Problem statement: Among these entries, how many lines have the string "capsule" in them? Only the number is needed.
### Supplied data ###
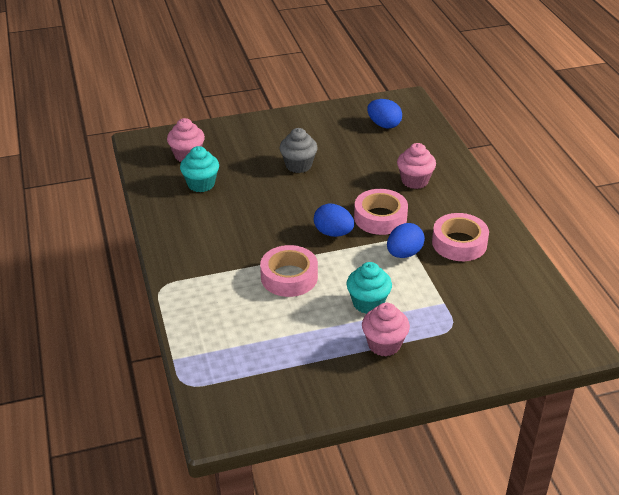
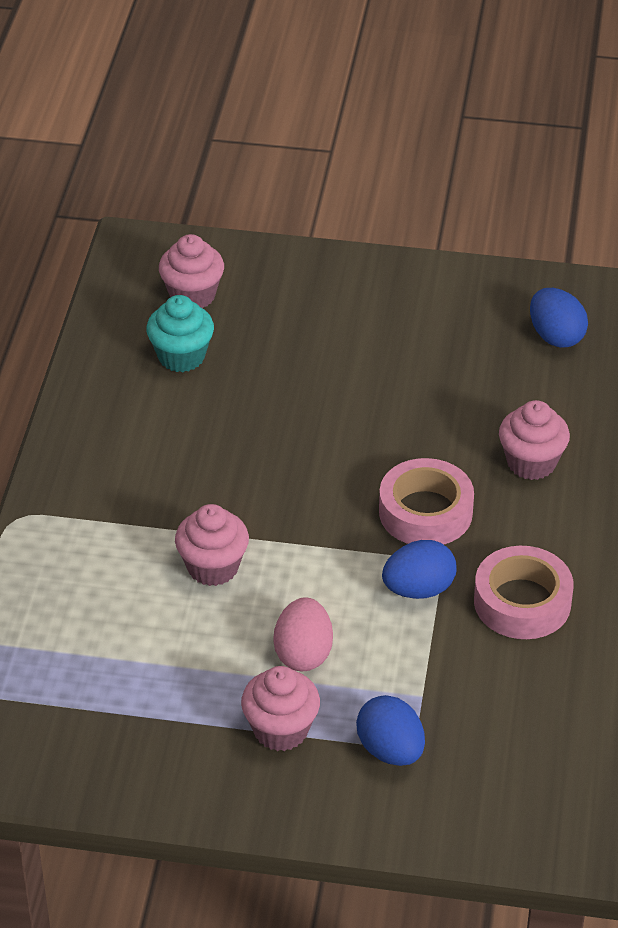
camera: 25 degrees right, 5 degrees up
(289, 277) = (213, 567): pink tape -> pink cupcake
(298, 165) = (358, 371): grey cupcake -> none
(333, 233) = (331, 514): blue egg -> blue egg (390, 750)
(368, 303) = (303, 653): turquoise cupcake -> pink egg

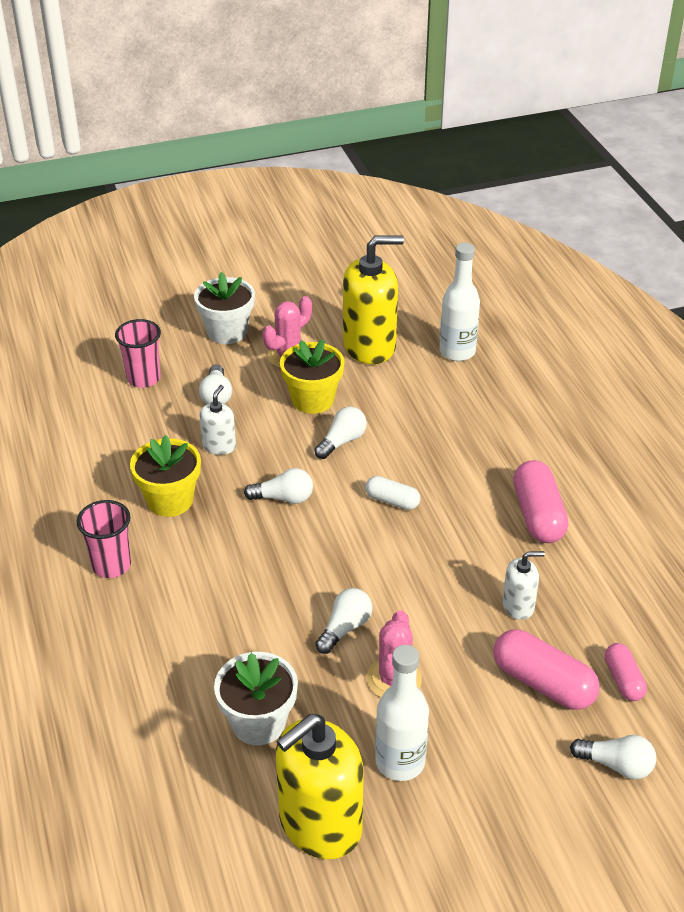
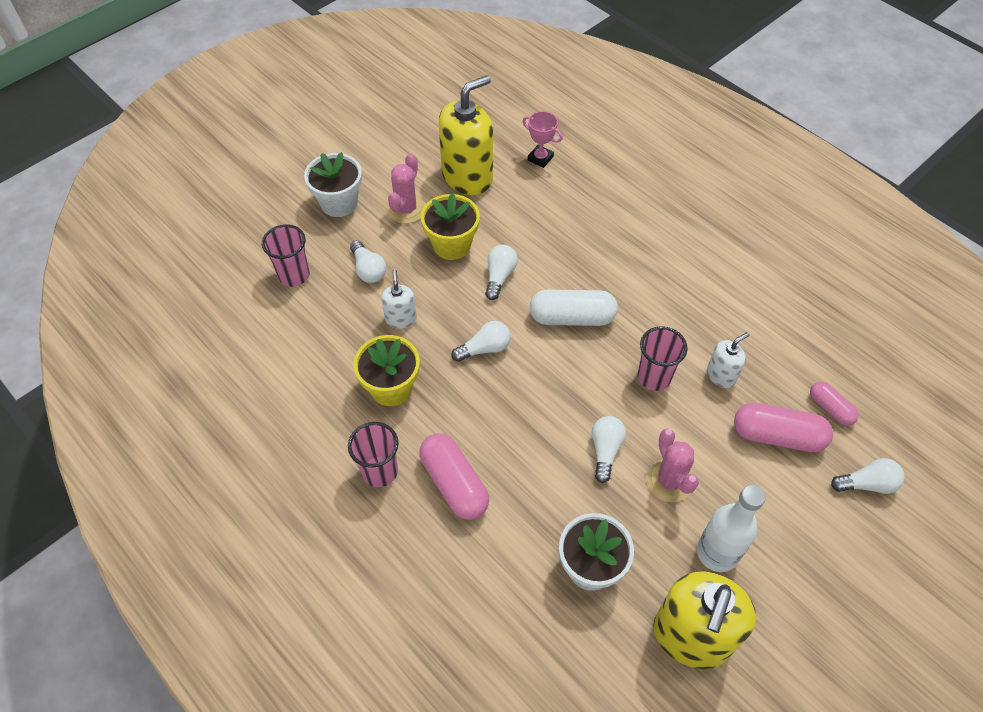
camera: 25 degrees left, 15 degrees up
(392, 501) = (572, 317): white capsule -> white capsule, size x1.72
(443, 582) = (654, 377): none -> pink cup
(457, 352) = (540, 158): white bottle -> pink trophy
(538, 515) = (688, 288): pink capsule -> pink capsule (454, 483)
###
Solution to the exercise: 2